INFORMATION SUPPLIED
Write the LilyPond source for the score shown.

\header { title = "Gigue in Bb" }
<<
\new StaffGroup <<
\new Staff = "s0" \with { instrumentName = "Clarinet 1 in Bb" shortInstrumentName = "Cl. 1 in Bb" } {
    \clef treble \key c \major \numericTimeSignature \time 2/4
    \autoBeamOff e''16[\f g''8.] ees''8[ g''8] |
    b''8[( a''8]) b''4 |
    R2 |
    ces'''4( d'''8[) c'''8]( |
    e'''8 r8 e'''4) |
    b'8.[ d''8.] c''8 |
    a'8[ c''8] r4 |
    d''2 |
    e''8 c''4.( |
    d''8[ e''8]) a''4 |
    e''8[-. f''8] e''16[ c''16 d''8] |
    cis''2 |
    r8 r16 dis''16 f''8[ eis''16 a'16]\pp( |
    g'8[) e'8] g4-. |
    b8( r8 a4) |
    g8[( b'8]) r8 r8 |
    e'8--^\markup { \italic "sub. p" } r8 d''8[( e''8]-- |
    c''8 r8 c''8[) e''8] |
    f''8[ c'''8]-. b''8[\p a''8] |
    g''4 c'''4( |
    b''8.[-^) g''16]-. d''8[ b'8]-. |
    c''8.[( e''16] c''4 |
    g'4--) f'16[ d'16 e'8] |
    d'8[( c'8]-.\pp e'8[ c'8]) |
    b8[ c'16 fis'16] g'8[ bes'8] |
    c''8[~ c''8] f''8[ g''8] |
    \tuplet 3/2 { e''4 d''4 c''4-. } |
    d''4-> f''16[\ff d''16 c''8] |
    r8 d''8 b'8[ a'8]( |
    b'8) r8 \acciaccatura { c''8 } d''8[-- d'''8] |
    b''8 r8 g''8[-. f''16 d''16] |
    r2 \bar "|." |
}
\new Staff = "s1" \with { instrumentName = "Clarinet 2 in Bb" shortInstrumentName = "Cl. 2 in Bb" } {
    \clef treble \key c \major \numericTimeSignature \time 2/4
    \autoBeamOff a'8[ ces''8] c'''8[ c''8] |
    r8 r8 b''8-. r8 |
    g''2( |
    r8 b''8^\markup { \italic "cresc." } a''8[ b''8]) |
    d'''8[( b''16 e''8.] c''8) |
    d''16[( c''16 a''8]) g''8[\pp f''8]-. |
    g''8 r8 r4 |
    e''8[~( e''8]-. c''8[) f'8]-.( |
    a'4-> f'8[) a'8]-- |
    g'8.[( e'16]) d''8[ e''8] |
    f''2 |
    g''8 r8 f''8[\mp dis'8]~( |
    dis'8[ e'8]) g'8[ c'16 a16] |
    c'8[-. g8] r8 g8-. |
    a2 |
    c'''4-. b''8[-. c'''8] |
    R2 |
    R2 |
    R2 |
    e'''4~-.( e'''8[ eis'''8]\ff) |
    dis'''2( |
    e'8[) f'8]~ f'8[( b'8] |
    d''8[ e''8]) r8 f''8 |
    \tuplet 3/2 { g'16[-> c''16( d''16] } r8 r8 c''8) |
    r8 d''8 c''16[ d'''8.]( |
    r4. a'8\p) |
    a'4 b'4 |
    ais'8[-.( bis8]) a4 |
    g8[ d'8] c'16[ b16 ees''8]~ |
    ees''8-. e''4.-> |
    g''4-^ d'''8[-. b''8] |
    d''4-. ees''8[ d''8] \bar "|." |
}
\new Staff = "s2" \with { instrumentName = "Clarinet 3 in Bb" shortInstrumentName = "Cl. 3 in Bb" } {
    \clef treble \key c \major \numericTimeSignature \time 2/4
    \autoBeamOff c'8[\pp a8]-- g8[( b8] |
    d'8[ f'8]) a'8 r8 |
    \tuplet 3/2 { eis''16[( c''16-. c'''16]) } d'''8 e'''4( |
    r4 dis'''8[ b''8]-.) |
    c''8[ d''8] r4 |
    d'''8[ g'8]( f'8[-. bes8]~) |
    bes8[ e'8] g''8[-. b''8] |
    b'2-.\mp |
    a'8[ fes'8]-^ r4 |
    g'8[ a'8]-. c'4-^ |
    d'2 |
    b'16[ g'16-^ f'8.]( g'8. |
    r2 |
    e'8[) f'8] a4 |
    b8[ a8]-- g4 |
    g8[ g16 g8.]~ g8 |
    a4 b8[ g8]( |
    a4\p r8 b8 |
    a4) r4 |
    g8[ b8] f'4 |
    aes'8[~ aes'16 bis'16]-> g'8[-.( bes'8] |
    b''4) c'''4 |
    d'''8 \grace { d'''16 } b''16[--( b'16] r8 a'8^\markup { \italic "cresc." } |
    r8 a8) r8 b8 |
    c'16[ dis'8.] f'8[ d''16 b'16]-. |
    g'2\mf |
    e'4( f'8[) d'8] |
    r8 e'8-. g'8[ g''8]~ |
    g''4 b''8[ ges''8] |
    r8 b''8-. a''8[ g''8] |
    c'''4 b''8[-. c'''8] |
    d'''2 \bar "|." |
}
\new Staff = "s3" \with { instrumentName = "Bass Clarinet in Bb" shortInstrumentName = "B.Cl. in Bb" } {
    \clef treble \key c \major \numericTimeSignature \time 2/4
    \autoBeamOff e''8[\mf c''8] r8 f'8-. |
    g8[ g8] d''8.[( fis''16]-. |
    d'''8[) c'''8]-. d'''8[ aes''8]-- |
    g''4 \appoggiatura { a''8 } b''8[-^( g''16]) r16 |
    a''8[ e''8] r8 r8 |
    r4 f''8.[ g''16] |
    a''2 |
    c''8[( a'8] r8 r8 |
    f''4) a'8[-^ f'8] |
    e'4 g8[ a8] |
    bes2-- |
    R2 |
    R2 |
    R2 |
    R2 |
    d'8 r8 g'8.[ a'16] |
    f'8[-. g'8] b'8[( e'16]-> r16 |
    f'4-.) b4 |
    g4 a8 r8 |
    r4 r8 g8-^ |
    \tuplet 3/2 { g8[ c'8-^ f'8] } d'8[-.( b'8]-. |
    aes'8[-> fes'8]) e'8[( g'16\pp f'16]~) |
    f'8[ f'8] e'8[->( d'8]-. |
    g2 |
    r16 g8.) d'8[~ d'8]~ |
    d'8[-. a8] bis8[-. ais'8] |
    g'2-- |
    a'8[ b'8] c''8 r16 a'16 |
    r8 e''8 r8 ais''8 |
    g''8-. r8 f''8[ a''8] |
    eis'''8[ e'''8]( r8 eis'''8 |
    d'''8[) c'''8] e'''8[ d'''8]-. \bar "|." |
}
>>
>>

PROBLEM DESCRIPTION
Locate each line in the rows above that contains the string "tuplet" and copy those lines unchanged.

COMPLETE ANSWER
    \tuplet 3/2 { e''4 d''4 c''4-. } |
    \tuplet 3/2 { g'16[-> c''16( d''16] } r8 r8 c''8) |
    \tuplet 3/2 { eis''16[( c''16-. c'''16]) } d'''8 e'''4( |
    \tuplet 3/2 { g8[ c'8-^ f'8] } d'8[-.( b'8]-. |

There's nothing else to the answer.